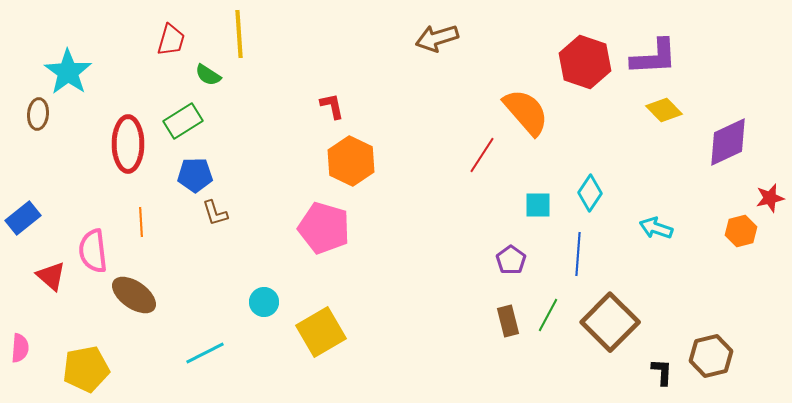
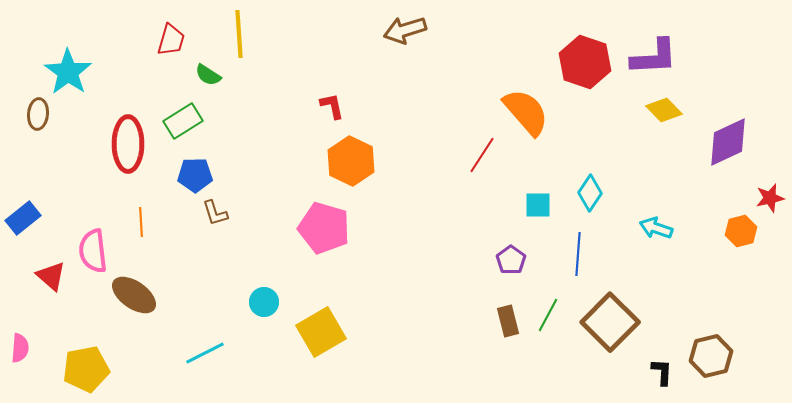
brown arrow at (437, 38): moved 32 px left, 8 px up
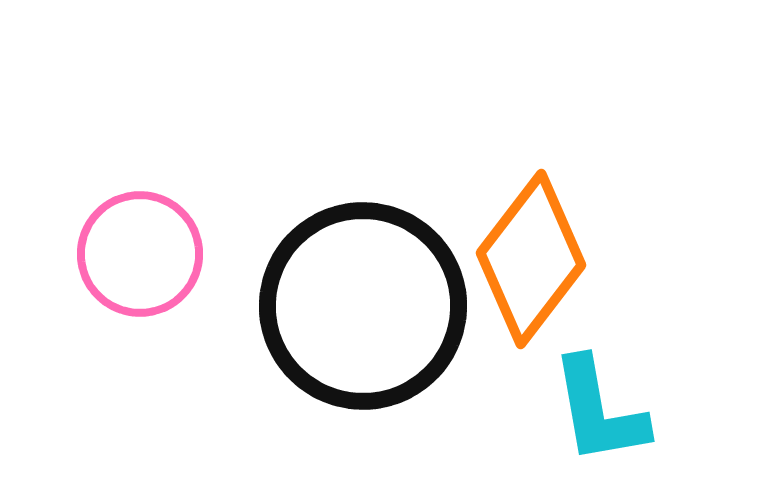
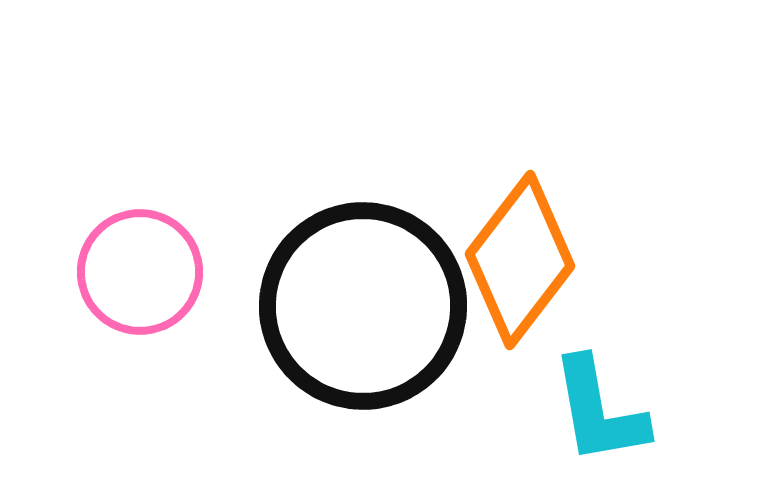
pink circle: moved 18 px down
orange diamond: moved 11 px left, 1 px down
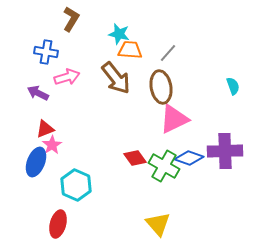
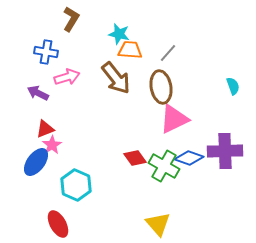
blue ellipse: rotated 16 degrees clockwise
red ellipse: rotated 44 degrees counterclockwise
===
- WHAT YOU ARE ASKED TO DO
Your copy of the material above should be exact and free of pictures.

- COMPLETED EXERCISE
brown arrow at (437, 38): moved 32 px left, 8 px up
pink circle: moved 18 px down
orange diamond: moved 11 px left, 1 px down
blue ellipse: rotated 16 degrees clockwise
red ellipse: rotated 44 degrees counterclockwise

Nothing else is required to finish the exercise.